### GOAL OF THE EXERCISE
A faithful transcription of all the data, images excluded, is the required answer.

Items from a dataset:
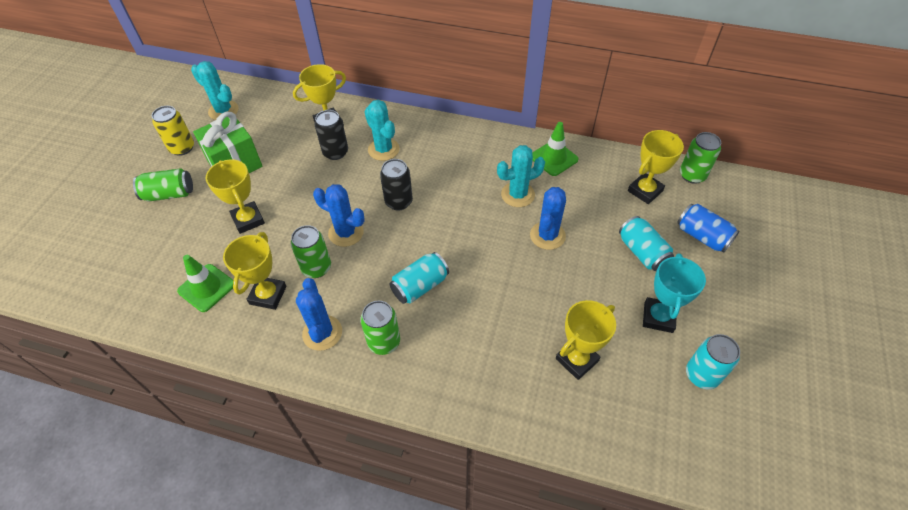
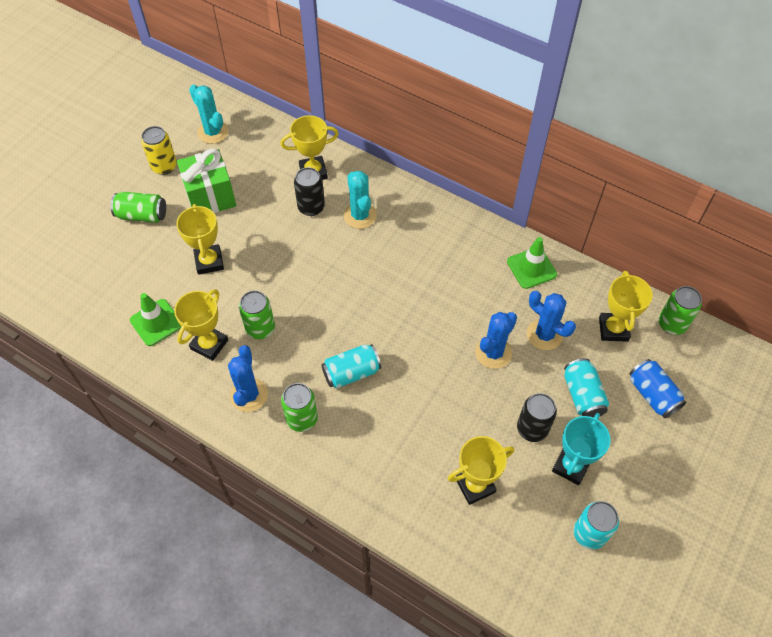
camera: 15 degrees right, 5 degrees up
(346, 233) = (297, 299): blue cactus -> blue cactus (544, 334)
(398, 202) = (358, 278): black can -> black can (532, 429)
(518, 195) = (479, 300): turquoise cactus -> none
(645, 191) = (613, 329): yellow trophy -> yellow trophy turned 60 degrees counterclockwise

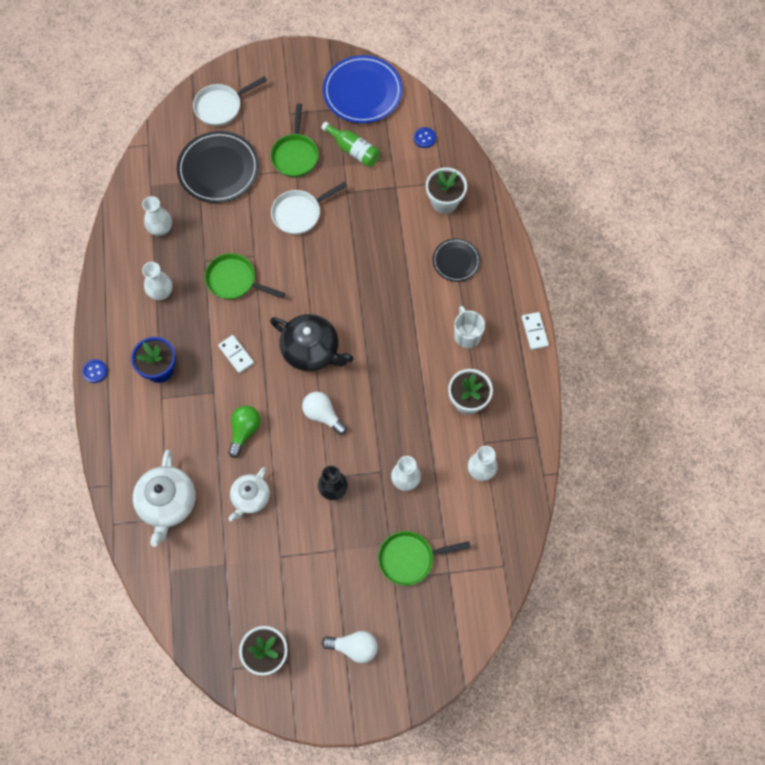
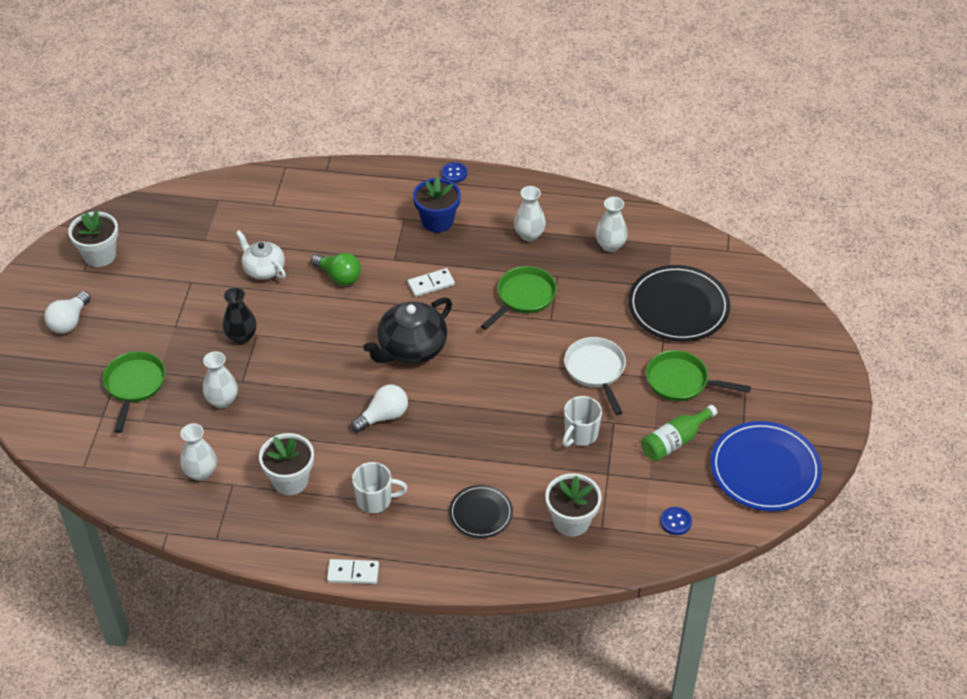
camera: 105 degrees right, 20 degrees down
(167, 503) = (287, 207): white teapot -> none
(221, 106) = (769, 323): white pan -> none
(323, 415) = (329, 344): white light bulb -> white light bulb (383, 416)
(365, 212) = (580, 434): none -> white mug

### OUTPUT BELOW
camera: 15 degrees right, 5 degrees up
(346, 233) = (297, 299): blue cactus -> blue cactus (544, 334)
(398, 202) = (358, 278): black can -> black can (532, 429)
(518, 195) = (479, 300): turquoise cactus -> none
(645, 191) = (613, 329): yellow trophy -> yellow trophy turned 60 degrees counterclockwise

camera: 105 degrees right, 20 degrees down
(167, 503) = (287, 207): white teapot -> none
(221, 106) = (769, 323): white pan -> none
(323, 415) = (329, 344): white light bulb -> white light bulb (383, 416)
(365, 212) = (580, 434): none -> white mug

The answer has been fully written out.